### What you should do
Exactly the lines from the first line of the listing through the line containing "(287, 152) = (387, 181): red" should appear in the output, unchanged.
Segment Start: Task material
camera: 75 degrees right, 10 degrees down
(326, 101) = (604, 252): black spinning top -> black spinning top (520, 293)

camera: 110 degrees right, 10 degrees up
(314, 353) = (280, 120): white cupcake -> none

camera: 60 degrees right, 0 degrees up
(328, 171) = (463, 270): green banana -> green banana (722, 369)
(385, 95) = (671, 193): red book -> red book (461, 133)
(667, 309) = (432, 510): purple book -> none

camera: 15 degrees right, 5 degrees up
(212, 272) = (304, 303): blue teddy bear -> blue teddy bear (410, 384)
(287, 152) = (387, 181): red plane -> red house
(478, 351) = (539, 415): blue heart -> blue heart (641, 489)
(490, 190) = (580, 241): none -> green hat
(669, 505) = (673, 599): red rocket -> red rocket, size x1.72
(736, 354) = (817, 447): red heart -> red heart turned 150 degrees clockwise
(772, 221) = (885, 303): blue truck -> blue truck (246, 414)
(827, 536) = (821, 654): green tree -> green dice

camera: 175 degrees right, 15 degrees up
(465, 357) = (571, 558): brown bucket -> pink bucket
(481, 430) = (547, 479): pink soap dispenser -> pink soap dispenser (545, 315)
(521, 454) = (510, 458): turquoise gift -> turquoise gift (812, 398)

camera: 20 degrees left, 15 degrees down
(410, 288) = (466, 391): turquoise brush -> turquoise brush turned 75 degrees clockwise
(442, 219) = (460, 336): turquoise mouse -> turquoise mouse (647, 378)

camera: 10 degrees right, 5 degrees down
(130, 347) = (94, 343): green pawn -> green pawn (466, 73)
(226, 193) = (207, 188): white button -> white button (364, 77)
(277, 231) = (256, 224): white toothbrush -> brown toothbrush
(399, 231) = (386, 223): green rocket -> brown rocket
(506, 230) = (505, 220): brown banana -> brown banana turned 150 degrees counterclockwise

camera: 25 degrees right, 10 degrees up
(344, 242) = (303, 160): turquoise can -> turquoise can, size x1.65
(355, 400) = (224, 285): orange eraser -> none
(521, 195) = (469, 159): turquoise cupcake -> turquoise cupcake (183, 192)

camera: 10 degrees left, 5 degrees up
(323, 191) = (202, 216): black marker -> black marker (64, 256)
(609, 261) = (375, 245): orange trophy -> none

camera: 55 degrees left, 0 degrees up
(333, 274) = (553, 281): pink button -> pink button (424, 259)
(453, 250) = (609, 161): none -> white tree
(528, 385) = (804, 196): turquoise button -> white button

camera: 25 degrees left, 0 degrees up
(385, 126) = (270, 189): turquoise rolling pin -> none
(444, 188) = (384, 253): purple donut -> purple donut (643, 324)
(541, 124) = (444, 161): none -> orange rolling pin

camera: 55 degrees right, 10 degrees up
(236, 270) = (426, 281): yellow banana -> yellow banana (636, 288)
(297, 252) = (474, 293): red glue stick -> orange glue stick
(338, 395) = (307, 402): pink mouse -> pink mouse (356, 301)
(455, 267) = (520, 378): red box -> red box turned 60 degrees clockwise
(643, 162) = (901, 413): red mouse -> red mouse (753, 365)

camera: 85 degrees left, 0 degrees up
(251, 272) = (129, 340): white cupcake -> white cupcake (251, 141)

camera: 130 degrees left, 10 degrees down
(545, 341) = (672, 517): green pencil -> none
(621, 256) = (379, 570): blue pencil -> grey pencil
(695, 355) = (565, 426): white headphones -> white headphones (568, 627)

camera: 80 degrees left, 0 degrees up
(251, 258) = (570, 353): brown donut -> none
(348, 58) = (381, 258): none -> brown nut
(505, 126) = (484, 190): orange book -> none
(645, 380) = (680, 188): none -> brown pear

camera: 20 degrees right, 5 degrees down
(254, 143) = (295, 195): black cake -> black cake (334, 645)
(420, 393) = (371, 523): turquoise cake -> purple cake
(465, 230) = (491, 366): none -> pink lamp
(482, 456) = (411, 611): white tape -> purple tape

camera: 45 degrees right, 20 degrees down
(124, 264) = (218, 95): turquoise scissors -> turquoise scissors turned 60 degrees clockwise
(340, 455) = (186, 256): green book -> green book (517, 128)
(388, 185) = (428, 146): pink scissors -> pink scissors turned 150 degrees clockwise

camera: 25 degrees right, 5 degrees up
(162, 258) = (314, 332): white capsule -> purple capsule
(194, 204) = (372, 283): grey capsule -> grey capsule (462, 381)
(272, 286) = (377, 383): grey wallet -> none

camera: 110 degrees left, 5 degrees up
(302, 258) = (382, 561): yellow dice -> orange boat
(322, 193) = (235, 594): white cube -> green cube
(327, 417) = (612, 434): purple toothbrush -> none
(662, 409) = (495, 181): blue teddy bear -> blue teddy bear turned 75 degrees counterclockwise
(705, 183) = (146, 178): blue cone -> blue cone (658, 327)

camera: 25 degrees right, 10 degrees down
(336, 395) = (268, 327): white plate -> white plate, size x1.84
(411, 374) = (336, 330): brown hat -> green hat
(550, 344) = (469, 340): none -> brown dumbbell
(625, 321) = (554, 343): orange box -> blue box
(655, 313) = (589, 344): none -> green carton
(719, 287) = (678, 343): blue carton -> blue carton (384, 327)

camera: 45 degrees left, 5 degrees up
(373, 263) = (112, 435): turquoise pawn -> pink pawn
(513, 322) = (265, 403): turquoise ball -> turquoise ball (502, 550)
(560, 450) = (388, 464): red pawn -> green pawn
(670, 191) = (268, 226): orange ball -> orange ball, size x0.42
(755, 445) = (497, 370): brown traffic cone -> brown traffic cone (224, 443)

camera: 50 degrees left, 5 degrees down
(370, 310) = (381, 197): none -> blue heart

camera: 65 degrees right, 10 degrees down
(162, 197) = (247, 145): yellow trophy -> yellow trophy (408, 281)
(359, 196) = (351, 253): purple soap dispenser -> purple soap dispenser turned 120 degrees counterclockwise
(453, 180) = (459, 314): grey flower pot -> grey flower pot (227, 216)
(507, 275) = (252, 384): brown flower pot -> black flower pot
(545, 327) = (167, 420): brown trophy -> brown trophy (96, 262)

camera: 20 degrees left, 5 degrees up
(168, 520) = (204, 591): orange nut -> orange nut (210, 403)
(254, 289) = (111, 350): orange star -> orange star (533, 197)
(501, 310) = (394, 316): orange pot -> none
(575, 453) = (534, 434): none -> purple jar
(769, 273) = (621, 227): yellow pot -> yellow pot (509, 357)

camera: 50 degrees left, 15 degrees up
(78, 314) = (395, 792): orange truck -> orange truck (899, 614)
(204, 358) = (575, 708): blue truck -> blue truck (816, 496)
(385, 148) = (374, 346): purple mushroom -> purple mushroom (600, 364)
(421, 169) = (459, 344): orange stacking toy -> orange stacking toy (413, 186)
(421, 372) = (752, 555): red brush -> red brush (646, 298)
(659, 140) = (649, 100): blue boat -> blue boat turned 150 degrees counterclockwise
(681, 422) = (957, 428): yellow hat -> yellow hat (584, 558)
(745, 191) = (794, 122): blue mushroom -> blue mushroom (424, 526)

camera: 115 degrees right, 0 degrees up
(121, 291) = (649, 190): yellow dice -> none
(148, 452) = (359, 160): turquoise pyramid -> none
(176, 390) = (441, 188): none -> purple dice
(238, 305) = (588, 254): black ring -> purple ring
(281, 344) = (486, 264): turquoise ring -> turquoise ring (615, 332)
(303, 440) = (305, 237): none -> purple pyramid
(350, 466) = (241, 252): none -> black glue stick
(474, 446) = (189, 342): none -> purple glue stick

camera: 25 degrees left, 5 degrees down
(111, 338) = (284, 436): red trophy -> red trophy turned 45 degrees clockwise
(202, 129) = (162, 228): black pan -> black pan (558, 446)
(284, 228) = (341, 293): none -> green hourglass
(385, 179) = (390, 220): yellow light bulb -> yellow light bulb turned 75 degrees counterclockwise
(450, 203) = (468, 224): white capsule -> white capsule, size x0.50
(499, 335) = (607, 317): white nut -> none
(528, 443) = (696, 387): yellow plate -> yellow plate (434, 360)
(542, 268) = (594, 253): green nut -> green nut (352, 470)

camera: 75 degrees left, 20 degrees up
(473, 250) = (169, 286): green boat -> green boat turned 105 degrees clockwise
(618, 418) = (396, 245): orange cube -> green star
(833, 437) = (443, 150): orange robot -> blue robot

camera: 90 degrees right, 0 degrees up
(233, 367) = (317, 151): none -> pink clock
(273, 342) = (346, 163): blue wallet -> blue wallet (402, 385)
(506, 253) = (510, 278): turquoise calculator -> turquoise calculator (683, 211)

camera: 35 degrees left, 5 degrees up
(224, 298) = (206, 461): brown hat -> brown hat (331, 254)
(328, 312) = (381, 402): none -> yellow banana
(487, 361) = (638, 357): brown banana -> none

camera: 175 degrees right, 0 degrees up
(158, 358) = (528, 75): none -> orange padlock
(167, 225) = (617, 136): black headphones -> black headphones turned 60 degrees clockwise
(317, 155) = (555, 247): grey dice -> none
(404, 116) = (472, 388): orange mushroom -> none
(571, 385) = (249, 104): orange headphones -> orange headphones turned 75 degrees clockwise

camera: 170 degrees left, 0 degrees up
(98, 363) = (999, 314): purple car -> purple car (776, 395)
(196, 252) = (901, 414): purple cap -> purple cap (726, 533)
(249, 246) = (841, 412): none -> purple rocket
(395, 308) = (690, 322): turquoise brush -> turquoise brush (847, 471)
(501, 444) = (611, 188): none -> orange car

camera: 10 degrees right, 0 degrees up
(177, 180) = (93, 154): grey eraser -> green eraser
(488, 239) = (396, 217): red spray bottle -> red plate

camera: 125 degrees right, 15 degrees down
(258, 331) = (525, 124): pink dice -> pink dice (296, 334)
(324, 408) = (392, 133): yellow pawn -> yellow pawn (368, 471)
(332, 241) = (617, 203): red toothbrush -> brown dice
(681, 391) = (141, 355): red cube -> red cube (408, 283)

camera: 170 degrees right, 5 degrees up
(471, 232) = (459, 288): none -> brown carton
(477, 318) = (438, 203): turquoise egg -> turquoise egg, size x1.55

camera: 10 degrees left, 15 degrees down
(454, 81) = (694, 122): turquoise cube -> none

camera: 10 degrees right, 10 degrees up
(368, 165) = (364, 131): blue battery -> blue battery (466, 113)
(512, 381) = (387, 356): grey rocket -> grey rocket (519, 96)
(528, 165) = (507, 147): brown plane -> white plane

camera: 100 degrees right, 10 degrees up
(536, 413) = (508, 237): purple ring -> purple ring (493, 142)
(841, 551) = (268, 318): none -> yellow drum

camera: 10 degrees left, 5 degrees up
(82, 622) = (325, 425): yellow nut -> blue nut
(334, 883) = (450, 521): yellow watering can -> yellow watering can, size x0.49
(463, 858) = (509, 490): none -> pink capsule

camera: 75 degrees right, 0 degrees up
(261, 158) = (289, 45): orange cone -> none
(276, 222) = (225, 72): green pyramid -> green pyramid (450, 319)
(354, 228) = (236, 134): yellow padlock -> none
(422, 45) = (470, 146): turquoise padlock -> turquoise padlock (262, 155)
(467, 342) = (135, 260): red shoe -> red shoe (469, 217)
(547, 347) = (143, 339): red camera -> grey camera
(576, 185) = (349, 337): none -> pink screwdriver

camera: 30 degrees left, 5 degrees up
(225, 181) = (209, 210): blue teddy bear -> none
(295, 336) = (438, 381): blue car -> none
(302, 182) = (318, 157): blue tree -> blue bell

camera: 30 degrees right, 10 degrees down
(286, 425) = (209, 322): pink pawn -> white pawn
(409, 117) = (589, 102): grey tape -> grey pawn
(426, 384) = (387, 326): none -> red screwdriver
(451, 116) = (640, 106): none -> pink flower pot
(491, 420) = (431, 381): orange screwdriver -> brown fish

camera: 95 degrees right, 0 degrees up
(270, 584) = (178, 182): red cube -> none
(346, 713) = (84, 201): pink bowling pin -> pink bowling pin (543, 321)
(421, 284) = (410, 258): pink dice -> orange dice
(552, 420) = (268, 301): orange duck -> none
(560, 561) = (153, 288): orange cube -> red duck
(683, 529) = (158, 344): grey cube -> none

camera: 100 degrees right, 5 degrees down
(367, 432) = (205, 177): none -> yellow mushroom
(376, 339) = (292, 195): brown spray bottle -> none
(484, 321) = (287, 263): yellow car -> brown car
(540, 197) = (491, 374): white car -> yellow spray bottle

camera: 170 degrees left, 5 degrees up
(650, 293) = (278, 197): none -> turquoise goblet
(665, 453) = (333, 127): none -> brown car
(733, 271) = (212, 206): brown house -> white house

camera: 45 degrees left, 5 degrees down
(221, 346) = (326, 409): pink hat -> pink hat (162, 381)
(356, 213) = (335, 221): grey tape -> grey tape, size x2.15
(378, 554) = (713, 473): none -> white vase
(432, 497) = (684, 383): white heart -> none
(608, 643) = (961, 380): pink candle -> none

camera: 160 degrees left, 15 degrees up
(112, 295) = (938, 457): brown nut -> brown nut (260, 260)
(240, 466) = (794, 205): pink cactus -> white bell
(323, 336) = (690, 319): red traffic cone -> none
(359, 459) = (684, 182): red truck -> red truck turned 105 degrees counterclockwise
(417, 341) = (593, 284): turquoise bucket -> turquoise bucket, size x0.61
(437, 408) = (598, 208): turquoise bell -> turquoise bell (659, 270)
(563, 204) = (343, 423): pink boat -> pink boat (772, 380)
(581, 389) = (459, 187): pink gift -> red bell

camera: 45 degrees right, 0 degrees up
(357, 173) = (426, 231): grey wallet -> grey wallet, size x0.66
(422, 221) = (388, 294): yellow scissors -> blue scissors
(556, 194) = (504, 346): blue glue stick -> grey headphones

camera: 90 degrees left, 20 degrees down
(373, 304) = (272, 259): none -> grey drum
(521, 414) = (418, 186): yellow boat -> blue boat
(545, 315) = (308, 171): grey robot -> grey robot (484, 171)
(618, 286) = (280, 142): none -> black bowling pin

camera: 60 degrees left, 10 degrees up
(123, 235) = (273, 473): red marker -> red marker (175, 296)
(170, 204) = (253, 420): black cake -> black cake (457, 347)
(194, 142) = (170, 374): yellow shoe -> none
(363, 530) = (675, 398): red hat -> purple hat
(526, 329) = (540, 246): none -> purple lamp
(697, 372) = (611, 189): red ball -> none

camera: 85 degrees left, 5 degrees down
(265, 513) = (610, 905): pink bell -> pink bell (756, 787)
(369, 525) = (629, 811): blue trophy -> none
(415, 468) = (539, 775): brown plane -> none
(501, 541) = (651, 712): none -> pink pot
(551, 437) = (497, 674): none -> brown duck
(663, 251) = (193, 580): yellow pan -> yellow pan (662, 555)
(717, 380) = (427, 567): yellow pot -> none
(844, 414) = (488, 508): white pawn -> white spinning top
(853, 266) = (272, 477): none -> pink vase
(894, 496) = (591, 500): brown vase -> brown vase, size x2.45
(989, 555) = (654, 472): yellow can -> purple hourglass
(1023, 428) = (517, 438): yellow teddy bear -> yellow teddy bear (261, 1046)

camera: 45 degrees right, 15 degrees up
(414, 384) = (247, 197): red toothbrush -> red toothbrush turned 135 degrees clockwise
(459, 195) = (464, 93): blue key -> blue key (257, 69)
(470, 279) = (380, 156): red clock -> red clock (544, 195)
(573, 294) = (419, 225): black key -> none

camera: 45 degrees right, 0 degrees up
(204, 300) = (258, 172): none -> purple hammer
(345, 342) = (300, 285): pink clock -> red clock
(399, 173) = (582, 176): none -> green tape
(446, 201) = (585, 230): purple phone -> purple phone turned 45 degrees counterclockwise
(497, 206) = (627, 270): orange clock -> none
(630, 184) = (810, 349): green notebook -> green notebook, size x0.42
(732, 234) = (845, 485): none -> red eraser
Segment End: Task material
### Solution for this exercise
camera: 75 degrees right, 10 degrees down
(326, 101) = (604, 252): black spinning top -> black spinning top (520, 293)

camera: 110 degrees right, 10 degrees up
(314, 353) = (280, 120): white cupcake -> none

camera: 60 degrees right, 0 degrees up
(328, 171) = (463, 270): green banana -> green banana (722, 369)
(385, 95) = (671, 193): red book -> red book (461, 133)
(667, 309) = (432, 510): purple book -> none

camera: 15 degrees right, 5 degrees up
(212, 272) = (304, 303): blue teddy bear -> blue teddy bear (410, 384)
(287, 152) = (387, 181): red plane -> red house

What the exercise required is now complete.